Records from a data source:
• • • • • • •
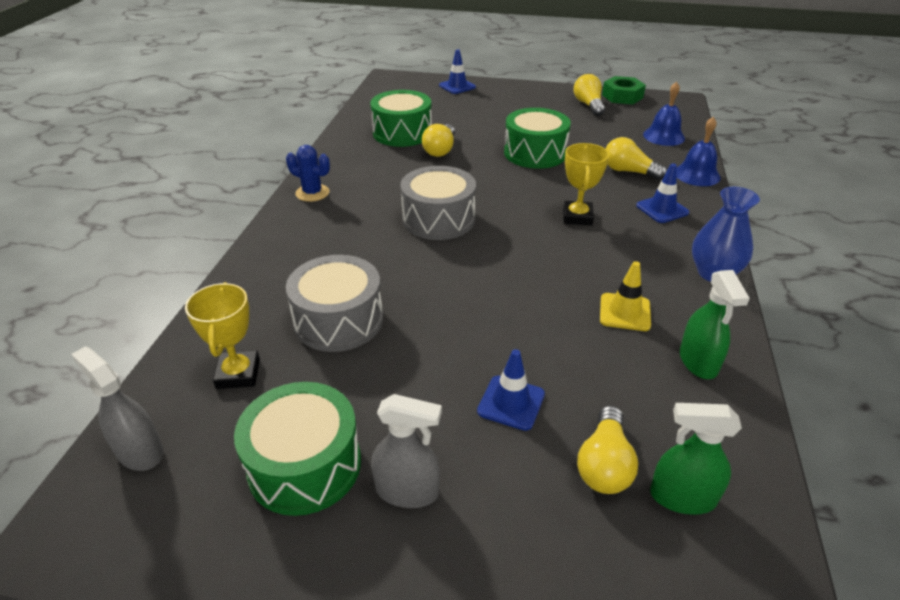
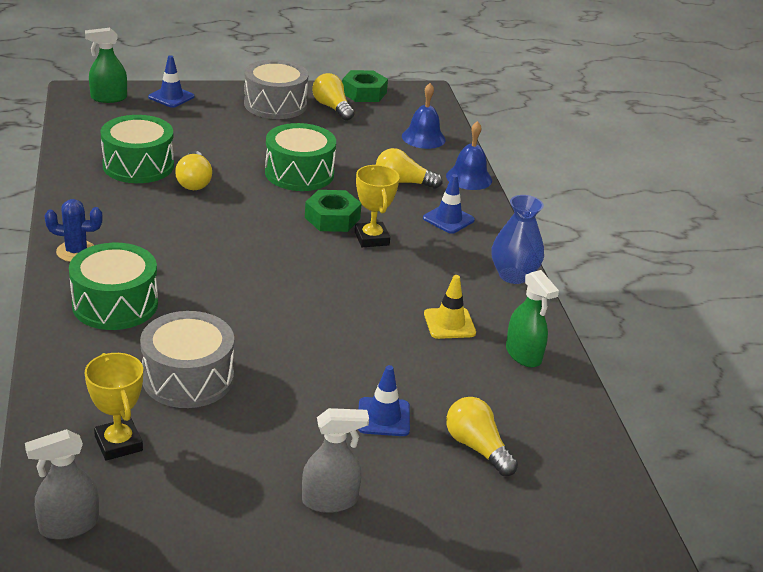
camera: 25 degrees left, 5 degrees down
grey spray bottle [71,346,163,471] -> grey spray bottle turned 45 degrees counterclockwise [25,429,99,540]
green drum [234,382,361,516] -> green drum moved to [69,243,158,330]
grey drum [400,166,476,240] -> grey drum moved to [244,59,308,119]
yellow light bulb [577,406,638,494] -> yellow light bulb turned 150 degrees clockwise [446,397,518,476]
green spray bottle [650,403,742,515] -> green spray bottle moved to [85,28,127,103]
none -> green nut [305,190,361,232]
• • • • • • •
- _DESCRIPTION OF THE TASK_
Write out every entry above exactly, minus the pictures.

- _WRITTEN ANSWER_
camera: 25 degrees left, 5 degrees down
grey spray bottle [71,346,163,471] -> grey spray bottle turned 45 degrees counterclockwise [25,429,99,540]
green drum [234,382,361,516] -> green drum moved to [69,243,158,330]
grey drum [400,166,476,240] -> grey drum moved to [244,59,308,119]
yellow light bulb [577,406,638,494] -> yellow light bulb turned 150 degrees clockwise [446,397,518,476]
green spray bottle [650,403,742,515] -> green spray bottle moved to [85,28,127,103]
none -> green nut [305,190,361,232]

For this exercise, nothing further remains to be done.